Dataset.
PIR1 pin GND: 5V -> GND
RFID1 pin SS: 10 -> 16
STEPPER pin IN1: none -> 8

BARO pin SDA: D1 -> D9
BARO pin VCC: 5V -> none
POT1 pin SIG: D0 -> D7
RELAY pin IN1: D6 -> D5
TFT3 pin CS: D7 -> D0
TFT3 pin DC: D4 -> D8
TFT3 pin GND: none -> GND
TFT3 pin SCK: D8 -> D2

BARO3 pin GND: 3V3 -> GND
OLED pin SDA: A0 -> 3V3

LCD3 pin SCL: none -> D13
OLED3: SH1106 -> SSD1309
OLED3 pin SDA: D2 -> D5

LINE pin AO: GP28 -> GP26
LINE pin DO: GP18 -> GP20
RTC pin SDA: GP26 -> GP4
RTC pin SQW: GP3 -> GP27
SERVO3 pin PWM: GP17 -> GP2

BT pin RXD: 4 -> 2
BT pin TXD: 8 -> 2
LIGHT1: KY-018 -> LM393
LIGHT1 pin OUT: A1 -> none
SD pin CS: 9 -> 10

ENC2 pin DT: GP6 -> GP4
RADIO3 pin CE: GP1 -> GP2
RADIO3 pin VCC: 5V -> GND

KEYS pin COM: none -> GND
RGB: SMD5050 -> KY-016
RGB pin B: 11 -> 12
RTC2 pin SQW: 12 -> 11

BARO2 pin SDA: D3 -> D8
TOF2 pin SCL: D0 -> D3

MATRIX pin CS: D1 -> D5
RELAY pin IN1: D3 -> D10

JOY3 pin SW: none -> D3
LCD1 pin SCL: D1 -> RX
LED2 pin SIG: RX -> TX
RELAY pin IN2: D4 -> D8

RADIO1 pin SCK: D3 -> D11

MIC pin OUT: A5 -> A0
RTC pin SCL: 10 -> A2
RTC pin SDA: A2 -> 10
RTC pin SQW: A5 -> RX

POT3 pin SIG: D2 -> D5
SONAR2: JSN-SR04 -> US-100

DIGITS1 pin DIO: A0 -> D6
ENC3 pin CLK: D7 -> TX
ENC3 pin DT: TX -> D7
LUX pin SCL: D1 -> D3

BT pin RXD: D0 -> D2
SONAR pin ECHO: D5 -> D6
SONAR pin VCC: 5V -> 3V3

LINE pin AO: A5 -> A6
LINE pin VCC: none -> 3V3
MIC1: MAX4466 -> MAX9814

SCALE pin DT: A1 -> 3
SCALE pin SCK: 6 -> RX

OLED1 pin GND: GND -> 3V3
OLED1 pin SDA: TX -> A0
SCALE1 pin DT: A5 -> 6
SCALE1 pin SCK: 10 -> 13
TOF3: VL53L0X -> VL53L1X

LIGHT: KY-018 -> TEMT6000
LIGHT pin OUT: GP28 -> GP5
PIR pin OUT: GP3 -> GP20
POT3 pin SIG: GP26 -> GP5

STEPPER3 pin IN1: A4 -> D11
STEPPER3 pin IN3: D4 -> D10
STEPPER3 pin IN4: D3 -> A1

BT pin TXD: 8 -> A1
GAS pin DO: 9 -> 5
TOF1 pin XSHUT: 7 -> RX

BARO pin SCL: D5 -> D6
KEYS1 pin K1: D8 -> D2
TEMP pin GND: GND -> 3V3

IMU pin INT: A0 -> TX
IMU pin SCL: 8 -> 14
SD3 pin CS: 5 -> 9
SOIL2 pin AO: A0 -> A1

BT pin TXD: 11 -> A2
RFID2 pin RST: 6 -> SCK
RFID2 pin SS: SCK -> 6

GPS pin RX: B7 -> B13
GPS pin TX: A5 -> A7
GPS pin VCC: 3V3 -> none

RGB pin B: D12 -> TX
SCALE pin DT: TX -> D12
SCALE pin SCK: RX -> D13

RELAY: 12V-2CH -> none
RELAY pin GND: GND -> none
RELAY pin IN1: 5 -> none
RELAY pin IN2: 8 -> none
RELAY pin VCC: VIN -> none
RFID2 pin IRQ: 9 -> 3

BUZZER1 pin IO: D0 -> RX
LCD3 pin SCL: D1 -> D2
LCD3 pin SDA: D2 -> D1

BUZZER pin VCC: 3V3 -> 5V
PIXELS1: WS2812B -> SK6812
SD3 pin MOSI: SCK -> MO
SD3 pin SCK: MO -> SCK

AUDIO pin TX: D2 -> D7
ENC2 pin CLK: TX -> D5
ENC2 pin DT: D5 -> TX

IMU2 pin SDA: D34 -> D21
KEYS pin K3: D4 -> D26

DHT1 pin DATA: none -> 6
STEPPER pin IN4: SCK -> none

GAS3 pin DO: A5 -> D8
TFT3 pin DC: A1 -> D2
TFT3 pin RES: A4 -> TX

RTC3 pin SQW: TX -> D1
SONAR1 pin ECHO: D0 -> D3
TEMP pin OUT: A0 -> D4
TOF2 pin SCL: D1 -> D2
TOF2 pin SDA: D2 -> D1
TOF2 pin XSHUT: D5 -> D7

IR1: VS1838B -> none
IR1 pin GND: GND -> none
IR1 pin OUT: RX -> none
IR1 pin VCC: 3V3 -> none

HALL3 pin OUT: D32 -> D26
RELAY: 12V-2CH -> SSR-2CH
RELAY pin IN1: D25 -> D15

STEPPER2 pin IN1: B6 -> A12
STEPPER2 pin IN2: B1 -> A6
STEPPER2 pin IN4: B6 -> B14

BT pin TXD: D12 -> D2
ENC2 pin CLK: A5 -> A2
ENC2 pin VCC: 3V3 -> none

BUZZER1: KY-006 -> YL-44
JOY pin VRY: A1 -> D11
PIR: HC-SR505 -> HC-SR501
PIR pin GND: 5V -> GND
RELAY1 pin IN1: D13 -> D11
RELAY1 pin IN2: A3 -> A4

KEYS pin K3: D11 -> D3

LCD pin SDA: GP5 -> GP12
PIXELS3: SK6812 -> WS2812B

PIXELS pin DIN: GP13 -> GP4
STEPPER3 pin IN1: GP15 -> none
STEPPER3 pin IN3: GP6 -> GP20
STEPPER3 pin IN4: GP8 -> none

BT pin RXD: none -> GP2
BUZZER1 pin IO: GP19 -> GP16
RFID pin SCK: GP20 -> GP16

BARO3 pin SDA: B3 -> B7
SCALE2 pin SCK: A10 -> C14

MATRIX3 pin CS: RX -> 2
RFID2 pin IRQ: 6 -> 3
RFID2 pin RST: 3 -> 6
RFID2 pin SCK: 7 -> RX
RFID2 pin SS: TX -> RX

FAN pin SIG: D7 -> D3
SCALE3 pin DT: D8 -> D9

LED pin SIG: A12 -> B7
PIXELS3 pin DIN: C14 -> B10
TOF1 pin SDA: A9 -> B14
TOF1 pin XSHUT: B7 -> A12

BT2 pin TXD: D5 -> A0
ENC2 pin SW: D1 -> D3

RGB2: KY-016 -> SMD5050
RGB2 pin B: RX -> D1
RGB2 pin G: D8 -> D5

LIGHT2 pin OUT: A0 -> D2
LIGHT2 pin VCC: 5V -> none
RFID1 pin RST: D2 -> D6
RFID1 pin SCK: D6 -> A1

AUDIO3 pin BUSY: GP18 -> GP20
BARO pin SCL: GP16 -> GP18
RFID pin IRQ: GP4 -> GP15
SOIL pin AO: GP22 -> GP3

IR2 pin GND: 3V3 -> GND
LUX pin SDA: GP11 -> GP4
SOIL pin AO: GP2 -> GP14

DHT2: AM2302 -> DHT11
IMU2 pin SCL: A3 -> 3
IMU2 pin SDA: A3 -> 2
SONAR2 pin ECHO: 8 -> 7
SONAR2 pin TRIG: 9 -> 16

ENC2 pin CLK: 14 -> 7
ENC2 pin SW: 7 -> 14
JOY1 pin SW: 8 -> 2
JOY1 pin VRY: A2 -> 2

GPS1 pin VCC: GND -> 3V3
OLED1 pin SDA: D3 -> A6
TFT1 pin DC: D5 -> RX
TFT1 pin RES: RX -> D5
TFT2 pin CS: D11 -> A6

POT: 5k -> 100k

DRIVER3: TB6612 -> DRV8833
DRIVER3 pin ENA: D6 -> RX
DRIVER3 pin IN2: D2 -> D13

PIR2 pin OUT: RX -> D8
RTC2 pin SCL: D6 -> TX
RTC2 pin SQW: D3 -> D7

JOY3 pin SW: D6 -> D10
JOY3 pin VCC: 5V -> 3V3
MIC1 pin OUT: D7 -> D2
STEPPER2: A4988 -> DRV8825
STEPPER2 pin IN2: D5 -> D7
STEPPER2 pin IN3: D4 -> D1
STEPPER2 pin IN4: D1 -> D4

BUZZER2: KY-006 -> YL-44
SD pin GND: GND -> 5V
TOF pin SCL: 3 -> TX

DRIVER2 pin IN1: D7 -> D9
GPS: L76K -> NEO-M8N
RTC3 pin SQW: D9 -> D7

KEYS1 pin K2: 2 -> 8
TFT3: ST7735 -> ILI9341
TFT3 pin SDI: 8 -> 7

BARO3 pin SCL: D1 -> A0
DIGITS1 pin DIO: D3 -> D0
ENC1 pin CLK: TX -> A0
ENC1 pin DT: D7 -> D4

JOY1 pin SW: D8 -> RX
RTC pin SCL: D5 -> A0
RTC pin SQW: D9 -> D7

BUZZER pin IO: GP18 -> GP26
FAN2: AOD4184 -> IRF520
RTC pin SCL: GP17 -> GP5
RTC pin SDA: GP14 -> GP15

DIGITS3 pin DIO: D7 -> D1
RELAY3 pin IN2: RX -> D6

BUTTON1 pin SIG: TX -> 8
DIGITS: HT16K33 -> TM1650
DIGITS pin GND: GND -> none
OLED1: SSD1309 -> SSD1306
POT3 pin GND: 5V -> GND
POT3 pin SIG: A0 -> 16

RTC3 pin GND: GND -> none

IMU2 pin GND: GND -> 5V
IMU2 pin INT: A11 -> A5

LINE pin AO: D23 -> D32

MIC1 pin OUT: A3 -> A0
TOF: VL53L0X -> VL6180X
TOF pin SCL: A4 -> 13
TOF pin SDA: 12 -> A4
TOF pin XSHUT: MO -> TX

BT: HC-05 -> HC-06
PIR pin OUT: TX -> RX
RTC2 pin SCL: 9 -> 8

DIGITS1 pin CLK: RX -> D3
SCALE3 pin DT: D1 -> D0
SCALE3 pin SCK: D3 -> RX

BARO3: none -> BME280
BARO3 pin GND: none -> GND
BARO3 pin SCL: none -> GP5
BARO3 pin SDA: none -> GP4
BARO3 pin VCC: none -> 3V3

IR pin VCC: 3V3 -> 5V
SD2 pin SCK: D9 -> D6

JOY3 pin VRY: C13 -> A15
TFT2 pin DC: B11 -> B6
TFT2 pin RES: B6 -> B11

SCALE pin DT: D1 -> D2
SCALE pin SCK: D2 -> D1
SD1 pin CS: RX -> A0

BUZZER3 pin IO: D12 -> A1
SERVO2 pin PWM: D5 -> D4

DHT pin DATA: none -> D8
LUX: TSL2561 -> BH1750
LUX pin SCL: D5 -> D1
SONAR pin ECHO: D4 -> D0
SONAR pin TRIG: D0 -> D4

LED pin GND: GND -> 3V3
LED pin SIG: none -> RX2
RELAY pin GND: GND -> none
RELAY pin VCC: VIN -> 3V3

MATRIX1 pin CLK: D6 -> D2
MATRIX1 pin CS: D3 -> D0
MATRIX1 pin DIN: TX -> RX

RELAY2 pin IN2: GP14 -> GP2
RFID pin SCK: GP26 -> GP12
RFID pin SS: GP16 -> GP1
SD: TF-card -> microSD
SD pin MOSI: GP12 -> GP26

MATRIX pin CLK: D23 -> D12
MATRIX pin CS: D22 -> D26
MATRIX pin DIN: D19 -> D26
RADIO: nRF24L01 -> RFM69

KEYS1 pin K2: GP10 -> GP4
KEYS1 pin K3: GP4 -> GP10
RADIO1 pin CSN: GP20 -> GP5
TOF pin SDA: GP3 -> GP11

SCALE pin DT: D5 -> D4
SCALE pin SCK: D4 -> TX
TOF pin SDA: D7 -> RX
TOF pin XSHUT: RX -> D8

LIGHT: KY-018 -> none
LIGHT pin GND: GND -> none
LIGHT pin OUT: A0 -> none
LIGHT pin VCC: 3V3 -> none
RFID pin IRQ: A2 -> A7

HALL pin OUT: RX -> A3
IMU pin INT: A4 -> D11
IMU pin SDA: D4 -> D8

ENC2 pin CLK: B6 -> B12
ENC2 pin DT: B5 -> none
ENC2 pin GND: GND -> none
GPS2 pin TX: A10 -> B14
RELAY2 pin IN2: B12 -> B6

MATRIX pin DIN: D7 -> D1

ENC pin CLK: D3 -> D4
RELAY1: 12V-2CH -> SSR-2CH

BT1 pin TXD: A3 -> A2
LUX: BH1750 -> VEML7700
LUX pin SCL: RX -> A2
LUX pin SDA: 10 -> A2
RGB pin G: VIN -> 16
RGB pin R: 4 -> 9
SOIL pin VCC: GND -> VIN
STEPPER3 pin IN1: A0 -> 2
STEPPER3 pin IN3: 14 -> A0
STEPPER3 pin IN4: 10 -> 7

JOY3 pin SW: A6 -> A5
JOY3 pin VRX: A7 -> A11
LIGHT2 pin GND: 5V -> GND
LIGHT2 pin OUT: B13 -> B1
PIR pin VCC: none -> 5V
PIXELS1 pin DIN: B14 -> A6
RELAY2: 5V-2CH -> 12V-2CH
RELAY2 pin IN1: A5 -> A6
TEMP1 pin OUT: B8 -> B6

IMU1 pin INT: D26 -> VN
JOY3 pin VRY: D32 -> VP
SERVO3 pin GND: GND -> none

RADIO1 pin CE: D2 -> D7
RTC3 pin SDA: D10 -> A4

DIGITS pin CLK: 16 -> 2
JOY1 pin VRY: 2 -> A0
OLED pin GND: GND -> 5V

What you will do.
In the data above, find the line that contains "BARO pin SDA: D1 -> D9" and the line that contains "LINE pin VCC: none -> 3V3". Repeat exactly those lines and every line between them, and only those.

Your response.
BARO pin SDA: D1 -> D9
BARO pin VCC: 5V -> none
POT1 pin SIG: D0 -> D7
RELAY pin IN1: D6 -> D5
TFT3 pin CS: D7 -> D0
TFT3 pin DC: D4 -> D8
TFT3 pin GND: none -> GND
TFT3 pin SCK: D8 -> D2

BARO3 pin GND: 3V3 -> GND
OLED pin SDA: A0 -> 3V3

LCD3 pin SCL: none -> D13
OLED3: SH1106 -> SSD1309
OLED3 pin SDA: D2 -> D5

LINE pin AO: GP28 -> GP26
LINE pin DO: GP18 -> GP20
RTC pin SDA: GP26 -> GP4
RTC pin SQW: GP3 -> GP27
SERVO3 pin PWM: GP17 -> GP2

BT pin RXD: 4 -> 2
BT pin TXD: 8 -> 2
LIGHT1: KY-018 -> LM393
LIGHT1 pin OUT: A1 -> none
SD pin CS: 9 -> 10

ENC2 pin DT: GP6 -> GP4
RADIO3 pin CE: GP1 -> GP2
RADIO3 pin VCC: 5V -> GND

KEYS pin COM: none -> GND
RGB: SMD5050 -> KY-016
RGB pin B: 11 -> 12
RTC2 pin SQW: 12 -> 11

BARO2 pin SDA: D3 -> D8
TOF2 pin SCL: D0 -> D3

MATRIX pin CS: D1 -> D5
RELAY pin IN1: D3 -> D10

JOY3 pin SW: none -> D3
LCD1 pin SCL: D1 -> RX
LED2 pin SIG: RX -> TX
RELAY pin IN2: D4 -> D8

RADIO1 pin SCK: D3 -> D11

MIC pin OUT: A5 -> A0
RTC pin SCL: 10 -> A2
RTC pin SDA: A2 -> 10
RTC pin SQW: A5 -> RX

POT3 pin SIG: D2 -> D5
SONAR2: JSN-SR04 -> US-100

DIGITS1 pin DIO: A0 -> D6
ENC3 pin CLK: D7 -> TX
ENC3 pin DT: TX -> D7
LUX pin SCL: D1 -> D3

BT pin RXD: D0 -> D2
SONAR pin ECHO: D5 -> D6
SONAR pin VCC: 5V -> 3V3

LINE pin AO: A5 -> A6
LINE pin VCC: none -> 3V3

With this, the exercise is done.